Problem to solve → Start at the line with "plant: (1303, 449) -> (331, 819), removed" in the records below, stop at the line with "bidet: (550, 1389)", and return every line in that span exactly, the two end lines included.

Data for this exercise →
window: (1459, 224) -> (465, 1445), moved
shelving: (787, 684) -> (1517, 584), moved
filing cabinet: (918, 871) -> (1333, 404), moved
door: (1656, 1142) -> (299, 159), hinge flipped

--

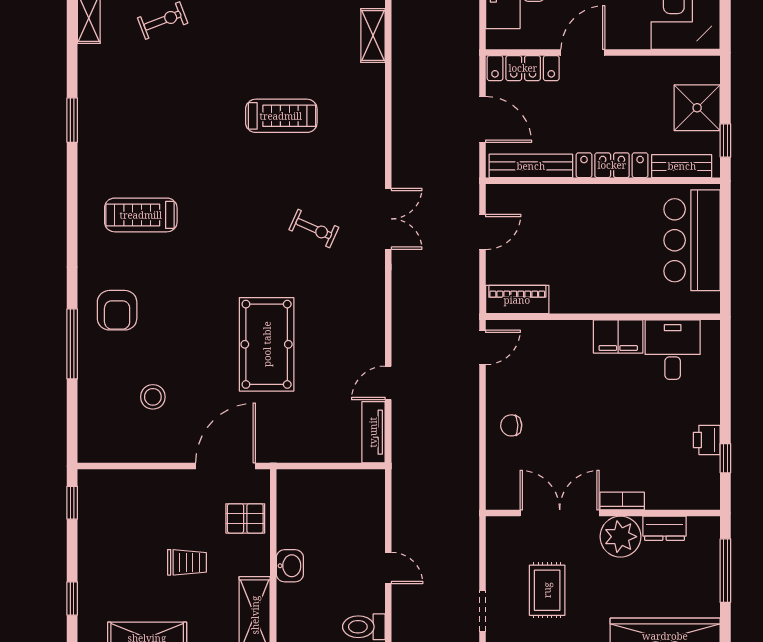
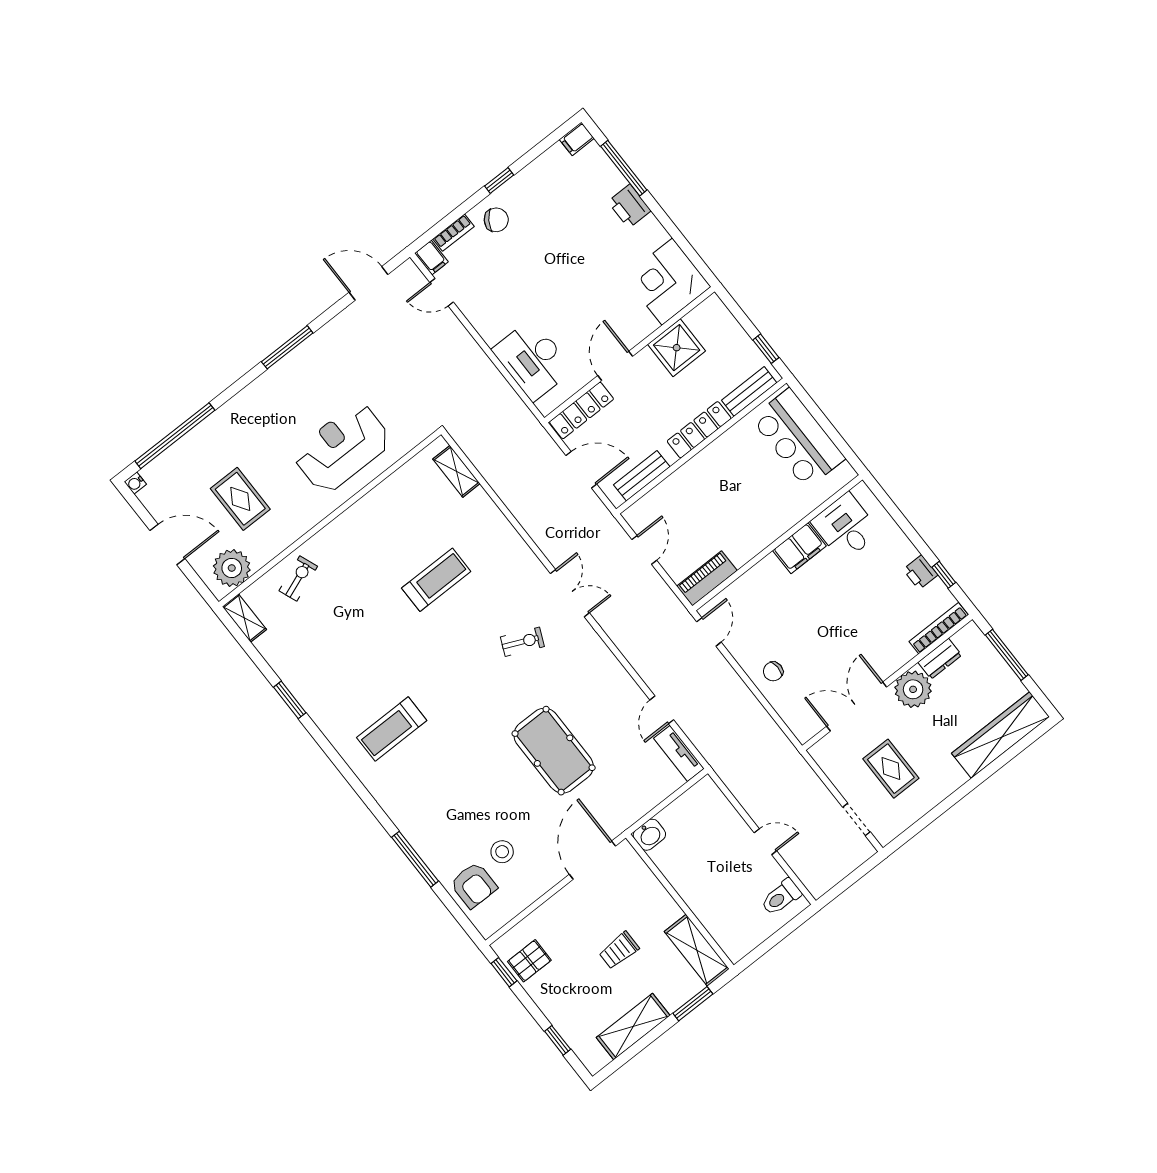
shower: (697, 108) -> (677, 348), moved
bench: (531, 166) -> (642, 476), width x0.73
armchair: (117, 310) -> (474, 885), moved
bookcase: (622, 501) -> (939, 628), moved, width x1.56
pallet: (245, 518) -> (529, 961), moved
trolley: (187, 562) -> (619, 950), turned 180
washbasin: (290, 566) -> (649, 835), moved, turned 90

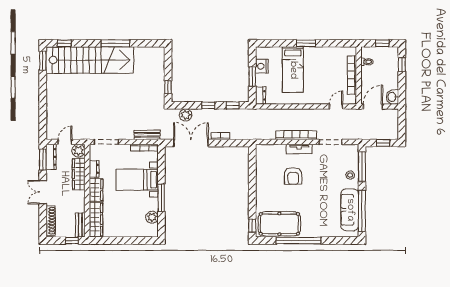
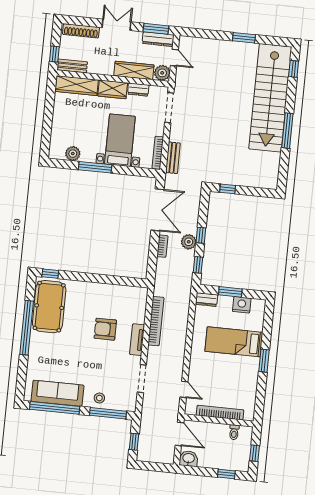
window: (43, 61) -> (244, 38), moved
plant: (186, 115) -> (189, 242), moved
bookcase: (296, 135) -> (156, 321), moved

==

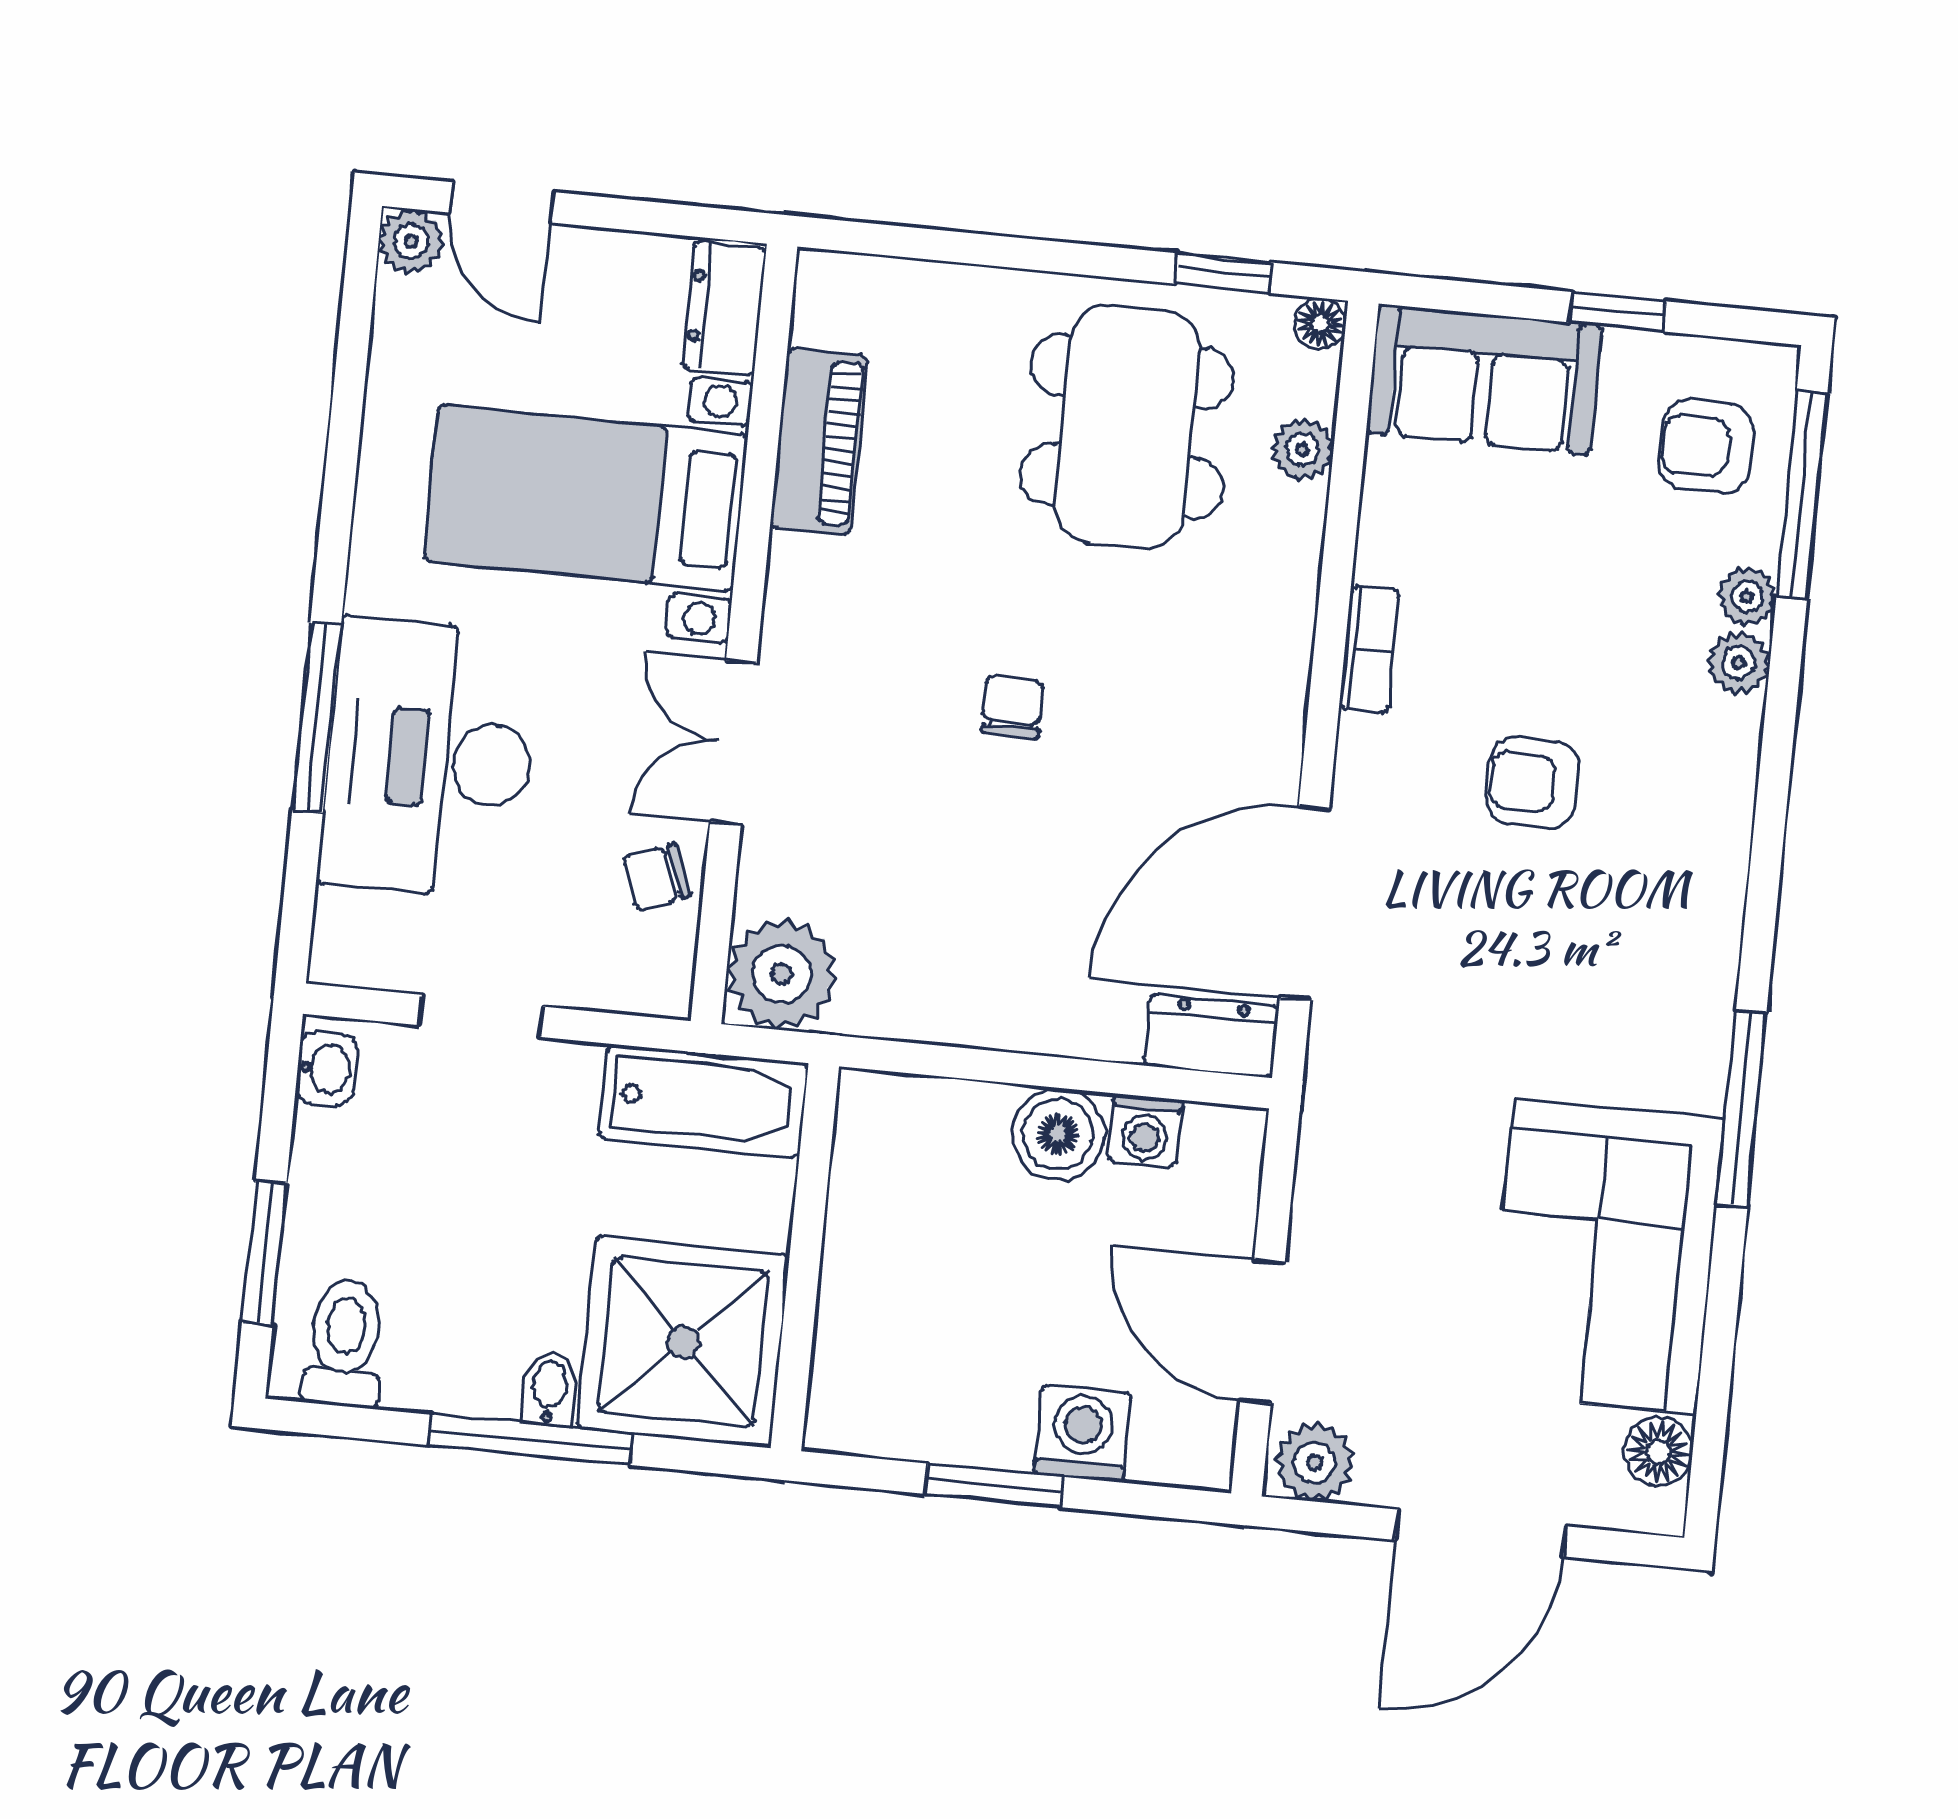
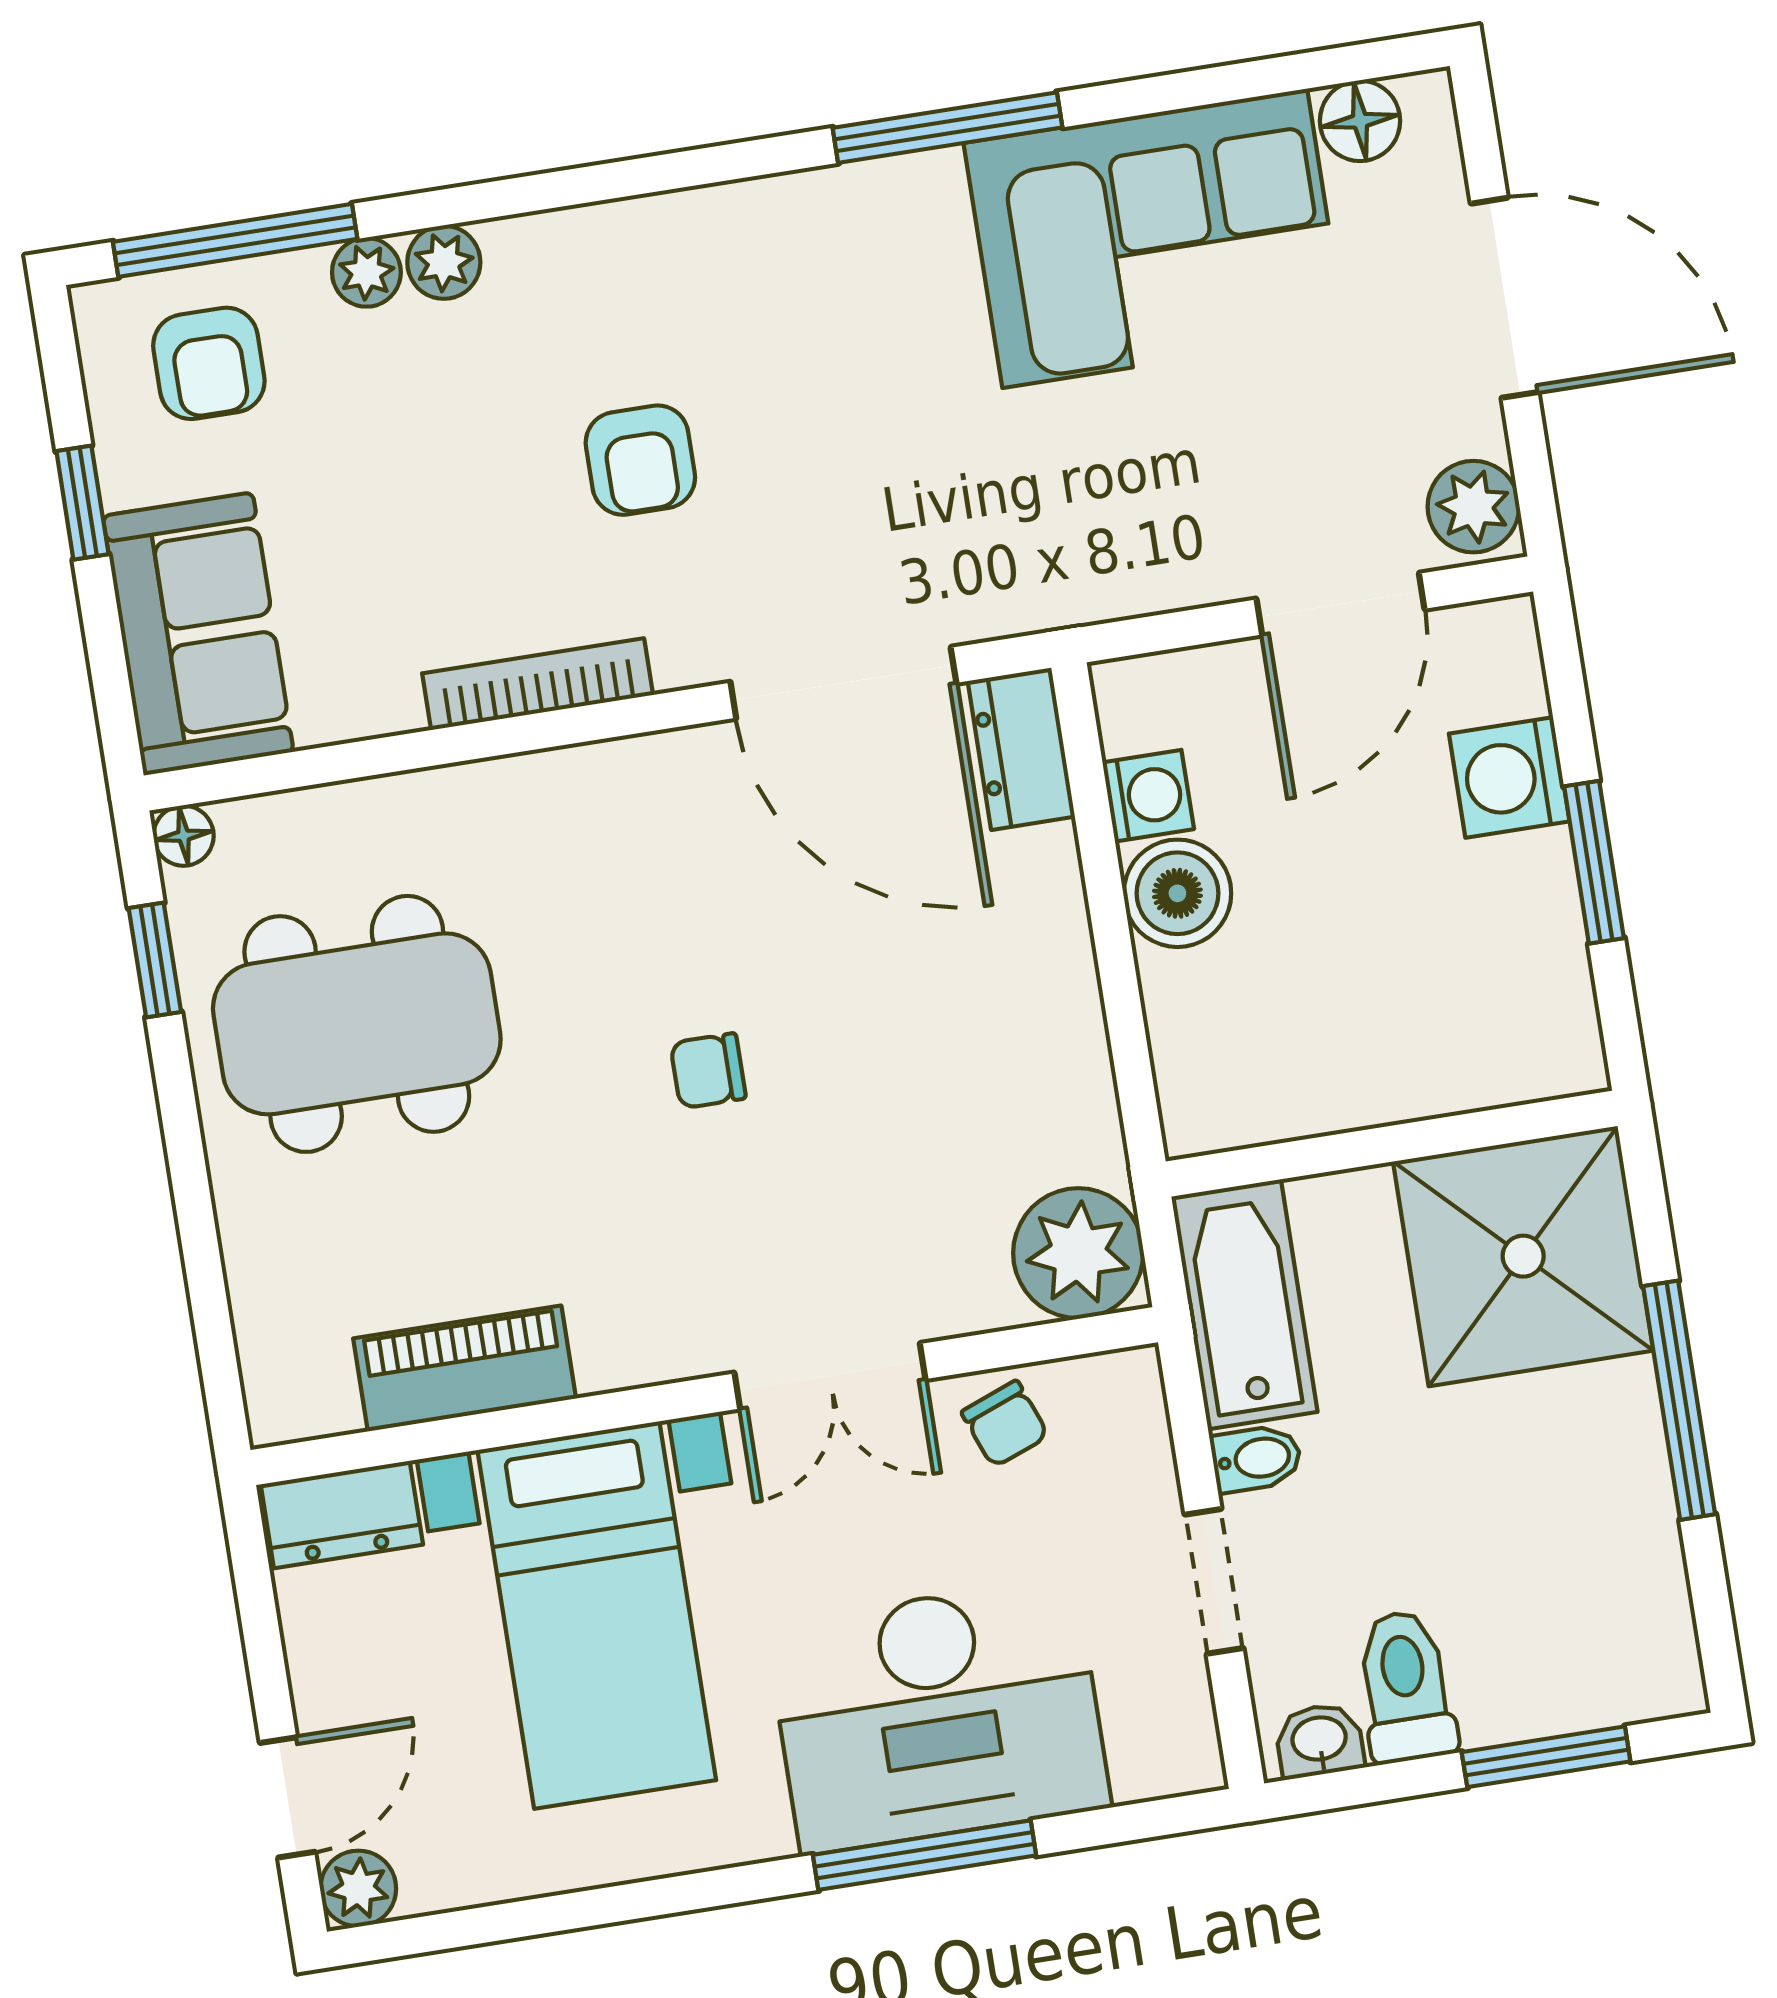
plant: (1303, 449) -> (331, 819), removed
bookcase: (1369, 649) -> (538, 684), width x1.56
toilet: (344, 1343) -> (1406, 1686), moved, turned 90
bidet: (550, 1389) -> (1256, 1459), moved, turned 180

Written reply →
plant: (1303, 449) -> (331, 819), removed
bookcase: (1369, 649) -> (538, 684), width x1.56
toilet: (344, 1343) -> (1406, 1686), moved, turned 90
bidet: (550, 1389) -> (1256, 1459), moved, turned 180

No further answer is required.